• TASK REQUIREMENTS:
The records are to be repeated in full. Every line must match.

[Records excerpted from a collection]
>>>

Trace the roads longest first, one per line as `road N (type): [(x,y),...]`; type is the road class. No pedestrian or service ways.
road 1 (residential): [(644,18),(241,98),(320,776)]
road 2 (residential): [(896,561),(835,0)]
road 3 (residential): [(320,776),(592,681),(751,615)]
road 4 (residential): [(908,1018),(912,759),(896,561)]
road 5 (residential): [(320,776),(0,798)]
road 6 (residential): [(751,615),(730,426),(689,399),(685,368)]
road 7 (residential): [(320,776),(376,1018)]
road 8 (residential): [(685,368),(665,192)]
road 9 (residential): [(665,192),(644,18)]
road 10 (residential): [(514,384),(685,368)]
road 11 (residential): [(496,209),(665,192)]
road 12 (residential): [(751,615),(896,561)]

<<<

• RESULT:
Trace the roads longest first, one per line as `road N (type): [(x,y),...]`; type is the road class. No pedestrian or service ways.
road 1 (residential): [(644,18),(241,98),(320,776)]
road 2 (residential): [(896,561),(835,0)]
road 3 (residential): [(320,776),(592,681),(751,615)]
road 4 (residential): [(908,1018),(912,759),(896,561)]
road 5 (residential): [(320,776),(0,798)]
road 6 (residential): [(751,615),(730,426),(689,399),(685,368)]
road 7 (residential): [(320,776),(376,1018)]
road 8 (residential): [(685,368),(665,192)]
road 9 (residential): [(665,192),(644,18)]
road 10 (residential): [(514,384),(685,368)]
road 11 (residential): [(496,209),(665,192)]
road 12 (residential): [(751,615),(896,561)]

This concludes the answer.